Update the lines starting at the beginning of the items and ending at the line that contains "5: (242, 103)". Replace "top-left" with "upper-left" and leave everything else unchanged.
# Start of RECORDS SHOWN
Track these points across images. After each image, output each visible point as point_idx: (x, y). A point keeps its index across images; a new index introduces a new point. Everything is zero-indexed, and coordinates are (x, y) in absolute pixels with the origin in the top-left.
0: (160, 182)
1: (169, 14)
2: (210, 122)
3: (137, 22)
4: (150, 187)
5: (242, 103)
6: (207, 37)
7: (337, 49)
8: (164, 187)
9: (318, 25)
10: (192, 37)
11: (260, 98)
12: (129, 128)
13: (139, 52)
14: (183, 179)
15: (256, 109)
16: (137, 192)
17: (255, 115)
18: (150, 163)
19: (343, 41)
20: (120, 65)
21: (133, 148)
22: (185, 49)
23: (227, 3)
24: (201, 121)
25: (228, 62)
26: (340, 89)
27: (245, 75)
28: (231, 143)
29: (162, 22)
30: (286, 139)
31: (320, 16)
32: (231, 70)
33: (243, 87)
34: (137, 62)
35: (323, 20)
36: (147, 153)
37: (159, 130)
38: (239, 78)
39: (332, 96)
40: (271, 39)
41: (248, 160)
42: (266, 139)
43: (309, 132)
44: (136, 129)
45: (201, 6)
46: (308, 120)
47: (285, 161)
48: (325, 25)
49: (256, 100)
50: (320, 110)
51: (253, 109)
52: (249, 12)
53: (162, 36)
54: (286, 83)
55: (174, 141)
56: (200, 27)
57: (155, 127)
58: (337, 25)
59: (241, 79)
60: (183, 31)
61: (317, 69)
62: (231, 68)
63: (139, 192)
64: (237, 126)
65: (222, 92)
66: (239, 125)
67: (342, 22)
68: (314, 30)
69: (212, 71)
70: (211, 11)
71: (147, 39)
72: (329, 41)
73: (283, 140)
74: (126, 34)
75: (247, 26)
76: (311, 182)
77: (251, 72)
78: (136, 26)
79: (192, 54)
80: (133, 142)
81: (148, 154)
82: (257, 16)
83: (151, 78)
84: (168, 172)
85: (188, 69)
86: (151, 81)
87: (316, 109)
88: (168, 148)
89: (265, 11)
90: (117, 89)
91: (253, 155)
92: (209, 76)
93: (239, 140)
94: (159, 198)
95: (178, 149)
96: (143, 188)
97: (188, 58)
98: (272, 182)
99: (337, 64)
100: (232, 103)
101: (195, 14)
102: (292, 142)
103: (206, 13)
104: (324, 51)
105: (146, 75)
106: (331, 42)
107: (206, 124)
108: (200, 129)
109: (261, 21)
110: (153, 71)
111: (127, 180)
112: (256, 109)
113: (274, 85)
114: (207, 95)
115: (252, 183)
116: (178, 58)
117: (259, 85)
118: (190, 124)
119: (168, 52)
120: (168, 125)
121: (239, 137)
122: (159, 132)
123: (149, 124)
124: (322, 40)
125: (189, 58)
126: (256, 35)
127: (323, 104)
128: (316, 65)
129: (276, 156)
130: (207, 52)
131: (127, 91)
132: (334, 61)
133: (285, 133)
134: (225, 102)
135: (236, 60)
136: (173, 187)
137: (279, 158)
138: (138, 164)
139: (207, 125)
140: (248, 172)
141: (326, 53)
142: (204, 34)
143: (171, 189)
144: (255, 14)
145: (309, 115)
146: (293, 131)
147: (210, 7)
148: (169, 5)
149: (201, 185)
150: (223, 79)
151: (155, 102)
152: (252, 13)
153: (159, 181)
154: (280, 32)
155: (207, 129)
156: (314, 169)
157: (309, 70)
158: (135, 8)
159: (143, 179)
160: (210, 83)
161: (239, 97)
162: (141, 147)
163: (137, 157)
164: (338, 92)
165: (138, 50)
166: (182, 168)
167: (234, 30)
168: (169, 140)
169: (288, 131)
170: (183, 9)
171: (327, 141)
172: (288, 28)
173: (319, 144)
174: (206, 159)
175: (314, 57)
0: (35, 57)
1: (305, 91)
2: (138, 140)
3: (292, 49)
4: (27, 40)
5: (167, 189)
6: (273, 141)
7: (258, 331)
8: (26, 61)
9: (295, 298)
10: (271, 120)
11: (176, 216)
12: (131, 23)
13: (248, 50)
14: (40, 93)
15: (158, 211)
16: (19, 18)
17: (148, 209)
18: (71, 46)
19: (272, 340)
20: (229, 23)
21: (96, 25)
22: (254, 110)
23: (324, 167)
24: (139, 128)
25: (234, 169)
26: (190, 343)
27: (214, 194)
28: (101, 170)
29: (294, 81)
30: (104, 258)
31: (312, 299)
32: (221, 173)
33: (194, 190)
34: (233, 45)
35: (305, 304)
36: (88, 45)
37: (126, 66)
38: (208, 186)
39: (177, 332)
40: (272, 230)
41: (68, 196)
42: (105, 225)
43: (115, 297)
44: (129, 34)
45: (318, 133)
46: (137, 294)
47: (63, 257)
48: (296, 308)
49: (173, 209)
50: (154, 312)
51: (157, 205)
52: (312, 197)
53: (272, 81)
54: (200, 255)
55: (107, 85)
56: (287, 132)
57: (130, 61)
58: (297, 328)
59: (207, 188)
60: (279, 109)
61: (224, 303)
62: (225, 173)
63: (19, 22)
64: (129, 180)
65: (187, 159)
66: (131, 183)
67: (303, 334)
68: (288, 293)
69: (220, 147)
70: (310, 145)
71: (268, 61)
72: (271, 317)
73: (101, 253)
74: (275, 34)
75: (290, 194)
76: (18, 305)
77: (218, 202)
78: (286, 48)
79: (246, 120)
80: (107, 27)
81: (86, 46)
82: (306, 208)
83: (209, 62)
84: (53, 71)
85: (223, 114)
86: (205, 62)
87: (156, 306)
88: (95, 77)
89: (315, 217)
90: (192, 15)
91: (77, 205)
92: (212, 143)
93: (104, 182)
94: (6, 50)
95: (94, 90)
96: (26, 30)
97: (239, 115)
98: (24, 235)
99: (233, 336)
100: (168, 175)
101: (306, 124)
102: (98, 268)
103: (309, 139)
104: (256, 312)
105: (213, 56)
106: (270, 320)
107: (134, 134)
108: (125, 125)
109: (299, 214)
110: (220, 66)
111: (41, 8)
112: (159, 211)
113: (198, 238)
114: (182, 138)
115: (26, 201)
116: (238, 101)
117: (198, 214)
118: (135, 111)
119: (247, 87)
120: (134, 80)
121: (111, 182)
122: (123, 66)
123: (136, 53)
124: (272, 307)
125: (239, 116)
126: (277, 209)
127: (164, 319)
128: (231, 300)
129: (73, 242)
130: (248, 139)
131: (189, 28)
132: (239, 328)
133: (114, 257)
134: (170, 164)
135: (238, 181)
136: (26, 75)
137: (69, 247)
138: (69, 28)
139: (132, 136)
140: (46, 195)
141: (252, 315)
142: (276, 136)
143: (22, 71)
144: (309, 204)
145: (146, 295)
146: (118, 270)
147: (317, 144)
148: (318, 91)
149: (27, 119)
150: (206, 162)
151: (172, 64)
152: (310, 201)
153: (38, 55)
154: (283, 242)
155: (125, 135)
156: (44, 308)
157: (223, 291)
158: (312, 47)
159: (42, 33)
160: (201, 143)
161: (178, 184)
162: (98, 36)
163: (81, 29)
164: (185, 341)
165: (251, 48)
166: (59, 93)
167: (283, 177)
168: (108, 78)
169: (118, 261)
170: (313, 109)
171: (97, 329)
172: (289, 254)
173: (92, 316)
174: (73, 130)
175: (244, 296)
# End of RECORDS SHOWN
FULL OUTPUT —
Track these points across images. After each image, output each visible point as point_idx: (x, y). A point keeps its index across images; a new index introduces a new point. Everything is zero-indexed, and coordinates are (x, y) in absolute pixels with the origin in the upper-left.
0: (160, 182)
1: (169, 14)
2: (210, 122)
3: (137, 22)
4: (150, 187)
5: (242, 103)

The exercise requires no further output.